* **Required work**: Could you copy each line of the listing that holds "orange"?

* **Records shown**:
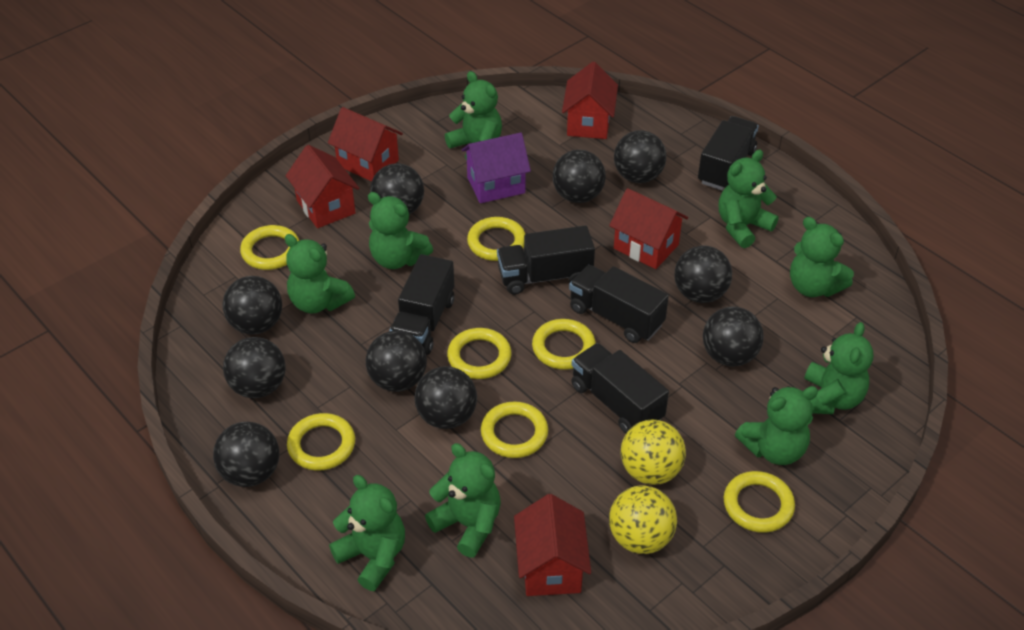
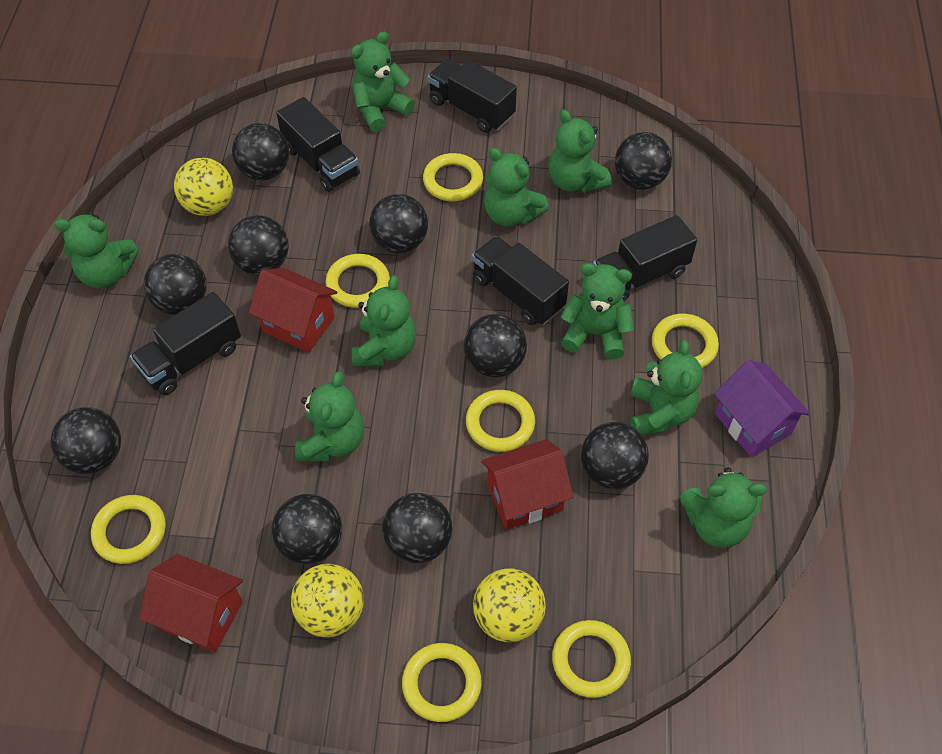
red house: 5 -> 3
yellow ball: 2 -> 3

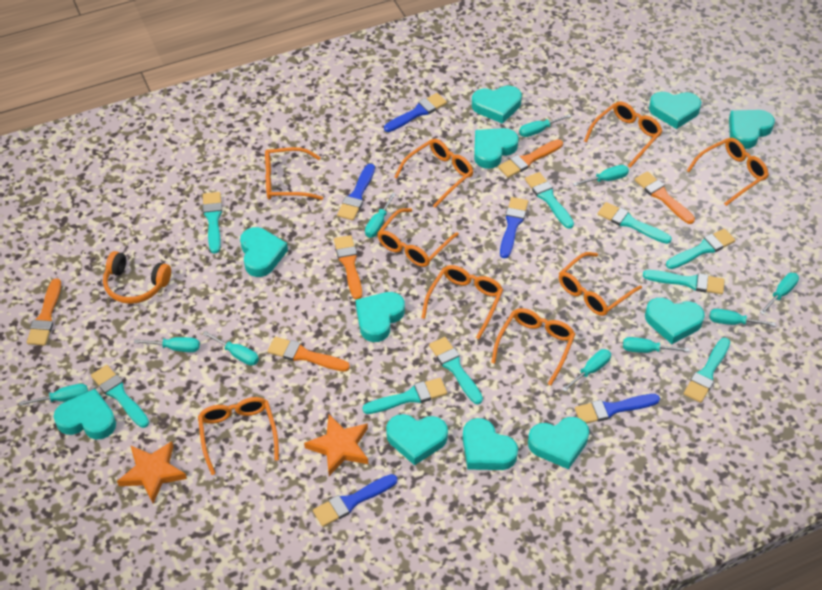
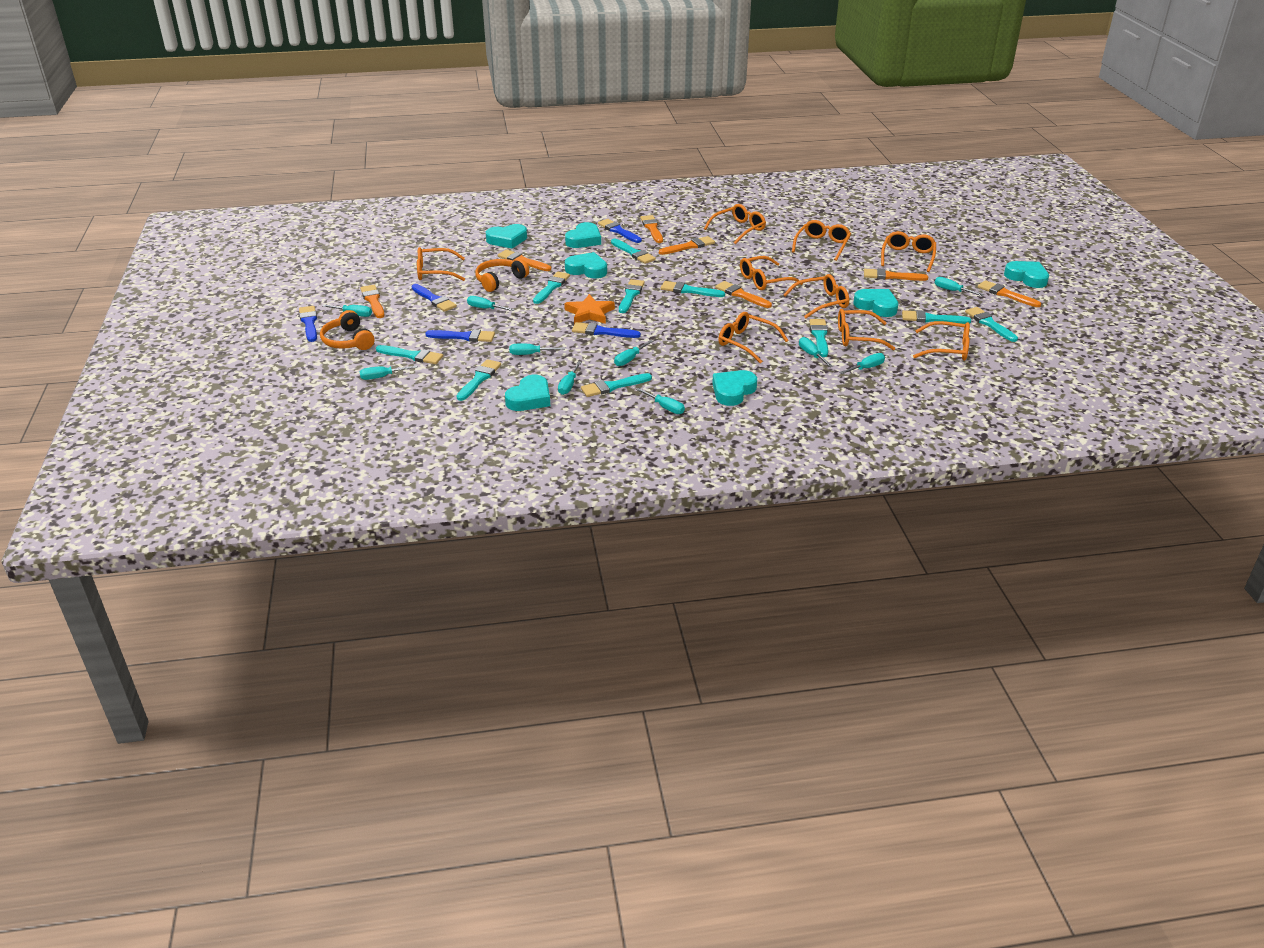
orange brush: 5 -> 7
orange headphones: 1 -> 2
orange star: 2 -> 1
turquoise brush: 9 -> 10
turquoise heart: 11 -> 7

* **Expected answer**:
orange brush: 5 -> 7
orange headphones: 1 -> 2
orange star: 2 -> 1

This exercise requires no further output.